What to produce: Copy the lines below verbatim, from the line containing "Return every road" through the line containing "road 3 (residential): [(384,0),(473,59),(490,63),(511,54)]", with both of those lines included.

Record excerpts:
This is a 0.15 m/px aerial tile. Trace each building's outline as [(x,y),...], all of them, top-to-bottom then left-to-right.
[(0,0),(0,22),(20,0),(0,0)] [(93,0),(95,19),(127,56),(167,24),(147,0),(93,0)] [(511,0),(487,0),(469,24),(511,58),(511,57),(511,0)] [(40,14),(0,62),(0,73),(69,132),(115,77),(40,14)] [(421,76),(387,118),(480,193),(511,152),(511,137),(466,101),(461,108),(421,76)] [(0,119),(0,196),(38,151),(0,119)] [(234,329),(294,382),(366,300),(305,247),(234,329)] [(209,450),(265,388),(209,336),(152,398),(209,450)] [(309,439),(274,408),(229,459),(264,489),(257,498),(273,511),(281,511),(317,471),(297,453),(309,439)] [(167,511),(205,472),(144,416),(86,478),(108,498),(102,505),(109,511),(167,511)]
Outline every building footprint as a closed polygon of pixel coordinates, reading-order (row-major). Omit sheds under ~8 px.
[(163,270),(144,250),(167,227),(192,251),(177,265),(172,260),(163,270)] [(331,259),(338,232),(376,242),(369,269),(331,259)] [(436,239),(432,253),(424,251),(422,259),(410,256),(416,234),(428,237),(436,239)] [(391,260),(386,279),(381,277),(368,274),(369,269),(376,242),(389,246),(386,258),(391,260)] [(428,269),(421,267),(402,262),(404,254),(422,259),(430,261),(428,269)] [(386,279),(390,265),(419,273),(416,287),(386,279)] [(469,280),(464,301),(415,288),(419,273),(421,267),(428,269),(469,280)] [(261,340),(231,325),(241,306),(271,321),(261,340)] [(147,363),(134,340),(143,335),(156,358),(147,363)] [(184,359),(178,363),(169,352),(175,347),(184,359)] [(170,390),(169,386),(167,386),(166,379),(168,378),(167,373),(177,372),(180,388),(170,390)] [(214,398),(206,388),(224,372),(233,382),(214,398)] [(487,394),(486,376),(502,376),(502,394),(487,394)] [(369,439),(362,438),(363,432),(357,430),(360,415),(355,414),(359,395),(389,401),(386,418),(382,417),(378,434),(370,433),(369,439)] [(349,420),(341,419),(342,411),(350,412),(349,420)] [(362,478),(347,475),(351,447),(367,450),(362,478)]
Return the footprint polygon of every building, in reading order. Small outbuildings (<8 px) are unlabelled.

---

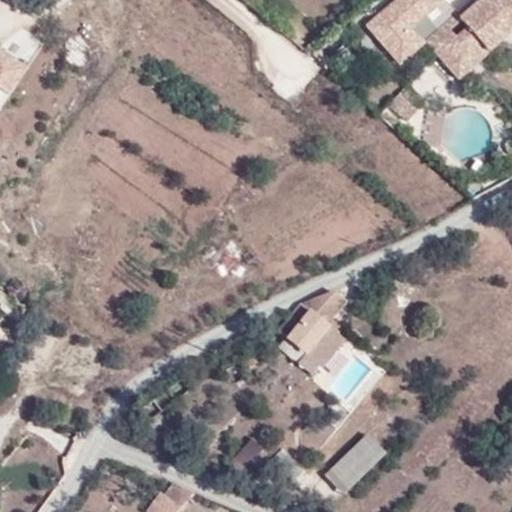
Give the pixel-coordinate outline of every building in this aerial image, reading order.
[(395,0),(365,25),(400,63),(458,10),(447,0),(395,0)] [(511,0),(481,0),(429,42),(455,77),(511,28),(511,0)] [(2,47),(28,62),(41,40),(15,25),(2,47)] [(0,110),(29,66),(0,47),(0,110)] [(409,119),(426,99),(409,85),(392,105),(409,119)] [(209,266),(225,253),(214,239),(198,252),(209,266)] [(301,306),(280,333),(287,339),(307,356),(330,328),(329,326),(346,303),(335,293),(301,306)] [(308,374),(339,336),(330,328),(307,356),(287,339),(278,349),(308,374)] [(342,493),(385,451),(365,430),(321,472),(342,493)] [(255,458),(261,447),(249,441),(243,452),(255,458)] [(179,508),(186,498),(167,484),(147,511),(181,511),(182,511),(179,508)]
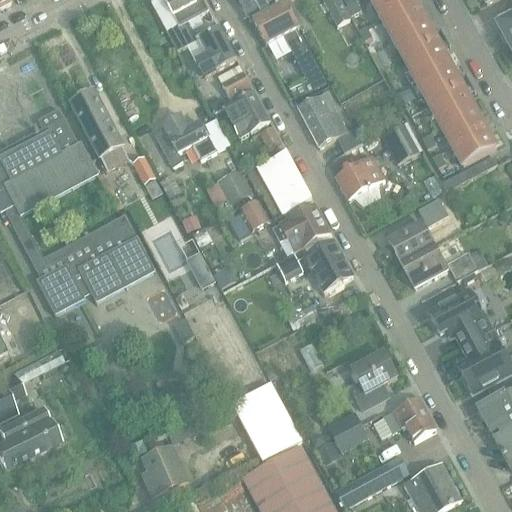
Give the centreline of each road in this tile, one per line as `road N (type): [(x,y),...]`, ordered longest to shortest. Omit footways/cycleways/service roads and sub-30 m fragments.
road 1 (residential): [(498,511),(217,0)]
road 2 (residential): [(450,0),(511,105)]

* * *

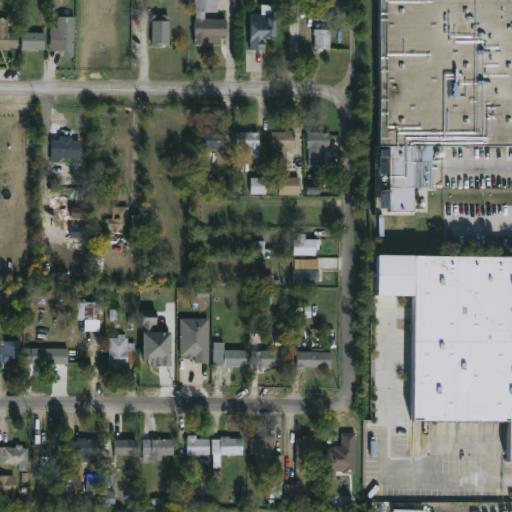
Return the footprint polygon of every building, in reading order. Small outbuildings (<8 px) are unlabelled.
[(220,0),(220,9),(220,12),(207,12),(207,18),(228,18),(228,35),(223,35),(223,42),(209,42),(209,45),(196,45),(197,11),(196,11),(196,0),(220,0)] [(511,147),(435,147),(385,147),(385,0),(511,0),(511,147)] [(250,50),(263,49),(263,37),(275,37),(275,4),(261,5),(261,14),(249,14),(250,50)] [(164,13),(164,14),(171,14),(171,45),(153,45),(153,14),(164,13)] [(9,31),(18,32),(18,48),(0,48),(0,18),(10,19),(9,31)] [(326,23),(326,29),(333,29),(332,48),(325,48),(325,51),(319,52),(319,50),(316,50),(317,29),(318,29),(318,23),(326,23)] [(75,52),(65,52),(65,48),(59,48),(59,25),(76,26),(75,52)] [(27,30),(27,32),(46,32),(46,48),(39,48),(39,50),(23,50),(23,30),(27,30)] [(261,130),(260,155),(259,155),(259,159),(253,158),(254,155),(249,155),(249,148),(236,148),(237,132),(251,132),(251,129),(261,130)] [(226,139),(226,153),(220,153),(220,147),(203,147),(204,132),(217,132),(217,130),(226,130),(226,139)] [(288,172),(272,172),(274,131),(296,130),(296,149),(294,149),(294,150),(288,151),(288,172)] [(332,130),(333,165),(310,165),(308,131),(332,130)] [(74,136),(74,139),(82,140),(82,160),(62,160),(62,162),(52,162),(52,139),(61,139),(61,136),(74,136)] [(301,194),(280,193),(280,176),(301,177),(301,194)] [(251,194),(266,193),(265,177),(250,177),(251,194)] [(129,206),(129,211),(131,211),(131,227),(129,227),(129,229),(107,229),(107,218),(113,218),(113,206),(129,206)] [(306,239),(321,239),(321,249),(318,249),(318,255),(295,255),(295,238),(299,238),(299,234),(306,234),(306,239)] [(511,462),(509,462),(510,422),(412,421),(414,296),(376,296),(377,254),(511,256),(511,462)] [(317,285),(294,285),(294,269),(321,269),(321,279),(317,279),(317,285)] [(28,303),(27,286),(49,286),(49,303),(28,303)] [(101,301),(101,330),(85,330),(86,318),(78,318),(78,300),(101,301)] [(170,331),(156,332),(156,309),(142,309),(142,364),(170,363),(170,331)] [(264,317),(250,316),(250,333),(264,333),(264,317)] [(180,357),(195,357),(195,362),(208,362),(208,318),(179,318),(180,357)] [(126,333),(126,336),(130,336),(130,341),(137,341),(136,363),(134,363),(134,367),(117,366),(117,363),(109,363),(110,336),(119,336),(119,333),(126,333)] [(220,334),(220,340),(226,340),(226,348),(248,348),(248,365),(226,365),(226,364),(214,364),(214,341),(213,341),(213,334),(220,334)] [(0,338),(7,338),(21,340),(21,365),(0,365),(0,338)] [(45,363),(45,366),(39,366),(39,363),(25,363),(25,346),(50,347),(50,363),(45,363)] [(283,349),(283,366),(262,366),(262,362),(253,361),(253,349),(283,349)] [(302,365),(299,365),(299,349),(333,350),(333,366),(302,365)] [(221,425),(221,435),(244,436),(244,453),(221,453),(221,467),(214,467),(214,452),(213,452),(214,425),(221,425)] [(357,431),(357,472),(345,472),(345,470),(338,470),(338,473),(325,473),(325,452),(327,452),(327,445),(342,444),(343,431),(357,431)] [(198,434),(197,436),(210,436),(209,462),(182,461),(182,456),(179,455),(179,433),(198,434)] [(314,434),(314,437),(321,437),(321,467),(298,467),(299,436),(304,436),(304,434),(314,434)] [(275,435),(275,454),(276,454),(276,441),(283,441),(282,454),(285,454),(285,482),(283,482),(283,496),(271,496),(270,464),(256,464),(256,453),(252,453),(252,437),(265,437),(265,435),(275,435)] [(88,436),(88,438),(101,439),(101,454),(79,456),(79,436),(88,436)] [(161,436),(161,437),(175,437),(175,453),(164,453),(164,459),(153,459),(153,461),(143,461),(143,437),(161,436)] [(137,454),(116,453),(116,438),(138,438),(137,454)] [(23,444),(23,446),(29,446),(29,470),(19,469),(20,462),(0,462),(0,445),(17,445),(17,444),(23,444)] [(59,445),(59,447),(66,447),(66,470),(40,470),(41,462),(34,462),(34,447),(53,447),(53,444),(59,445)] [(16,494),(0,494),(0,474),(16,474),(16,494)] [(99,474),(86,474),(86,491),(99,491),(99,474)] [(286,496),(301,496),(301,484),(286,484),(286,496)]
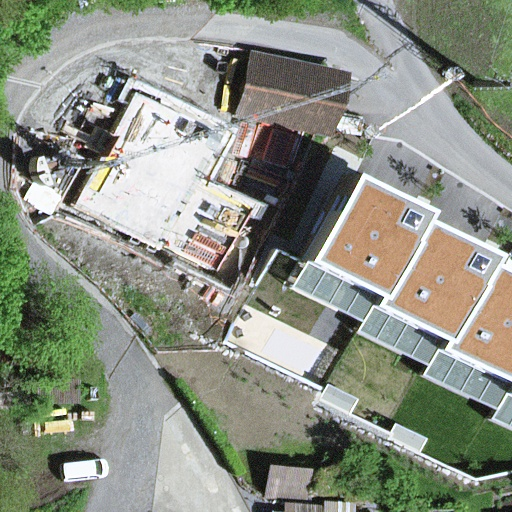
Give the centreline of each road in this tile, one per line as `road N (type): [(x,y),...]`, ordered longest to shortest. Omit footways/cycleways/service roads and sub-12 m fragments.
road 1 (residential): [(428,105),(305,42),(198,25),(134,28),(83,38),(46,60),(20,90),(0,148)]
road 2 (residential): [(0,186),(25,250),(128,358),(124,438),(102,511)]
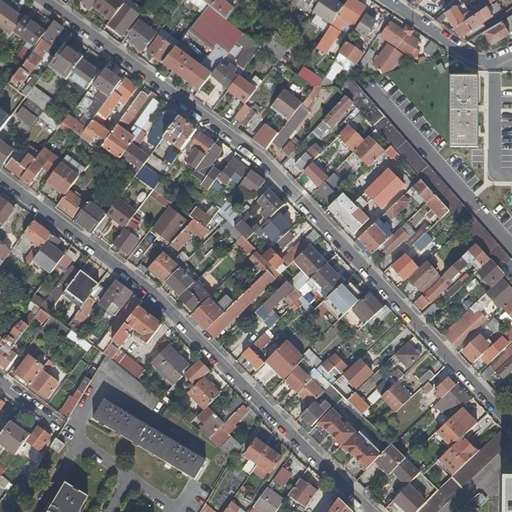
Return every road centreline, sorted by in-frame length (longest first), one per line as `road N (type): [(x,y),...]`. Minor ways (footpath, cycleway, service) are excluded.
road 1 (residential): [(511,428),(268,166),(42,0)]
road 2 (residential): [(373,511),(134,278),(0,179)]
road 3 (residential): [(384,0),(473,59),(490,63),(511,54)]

Expected output:
Return every road centreline, sorted by in-frame length (longest first), one per line as `road N (type): [(x,y),...]`. Minor ways (footpath, cycleway, service) are excluded.
road 1 (residential): [(511,428),(268,166),(42,0)]
road 2 (residential): [(373,511),(134,278),(0,179)]
road 3 (residential): [(384,0),(473,59),(490,63),(511,54)]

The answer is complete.